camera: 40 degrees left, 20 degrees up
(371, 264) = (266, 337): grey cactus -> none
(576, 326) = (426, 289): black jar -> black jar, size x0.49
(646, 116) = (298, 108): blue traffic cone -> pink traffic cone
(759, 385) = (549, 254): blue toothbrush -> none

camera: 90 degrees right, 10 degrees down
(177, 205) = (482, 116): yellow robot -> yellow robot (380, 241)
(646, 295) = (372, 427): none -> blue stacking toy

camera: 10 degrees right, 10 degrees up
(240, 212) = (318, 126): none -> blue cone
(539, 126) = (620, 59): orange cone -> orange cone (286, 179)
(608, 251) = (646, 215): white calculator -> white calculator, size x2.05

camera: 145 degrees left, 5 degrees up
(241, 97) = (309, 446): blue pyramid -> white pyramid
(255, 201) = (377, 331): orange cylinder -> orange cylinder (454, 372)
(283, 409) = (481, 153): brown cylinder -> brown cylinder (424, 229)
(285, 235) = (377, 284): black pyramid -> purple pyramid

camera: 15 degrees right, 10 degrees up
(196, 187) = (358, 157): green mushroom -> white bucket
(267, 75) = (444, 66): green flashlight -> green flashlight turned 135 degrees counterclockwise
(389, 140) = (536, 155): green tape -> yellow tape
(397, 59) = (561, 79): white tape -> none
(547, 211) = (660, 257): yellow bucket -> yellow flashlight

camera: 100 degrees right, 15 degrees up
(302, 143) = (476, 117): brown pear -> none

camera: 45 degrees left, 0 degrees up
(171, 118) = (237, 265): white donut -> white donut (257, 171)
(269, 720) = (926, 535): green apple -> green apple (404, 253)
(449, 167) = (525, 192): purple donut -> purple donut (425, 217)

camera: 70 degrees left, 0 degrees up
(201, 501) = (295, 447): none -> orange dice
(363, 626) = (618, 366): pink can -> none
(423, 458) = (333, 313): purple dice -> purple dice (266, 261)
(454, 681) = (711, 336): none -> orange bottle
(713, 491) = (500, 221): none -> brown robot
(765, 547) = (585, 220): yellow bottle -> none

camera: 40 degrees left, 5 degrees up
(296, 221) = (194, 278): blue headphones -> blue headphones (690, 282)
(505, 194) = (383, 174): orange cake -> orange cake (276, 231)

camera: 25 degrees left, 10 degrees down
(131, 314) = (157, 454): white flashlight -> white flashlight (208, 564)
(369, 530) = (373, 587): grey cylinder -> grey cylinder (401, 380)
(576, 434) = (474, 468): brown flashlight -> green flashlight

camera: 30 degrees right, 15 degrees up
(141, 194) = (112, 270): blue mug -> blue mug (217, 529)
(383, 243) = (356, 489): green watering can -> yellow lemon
::::::
* [Problem description]:
Look through the entries above and report each line where the string "flashlight" occurs.

* [Output of the task]:
(267, 75) = (444, 66): green flashlight -> green flashlight turned 135 degrees counterclockwise
(547, 211) = (660, 257): yellow bucket -> yellow flashlight
(131, 314) = (157, 454): white flashlight -> white flashlight (208, 564)
(576, 434) = (474, 468): brown flashlight -> green flashlight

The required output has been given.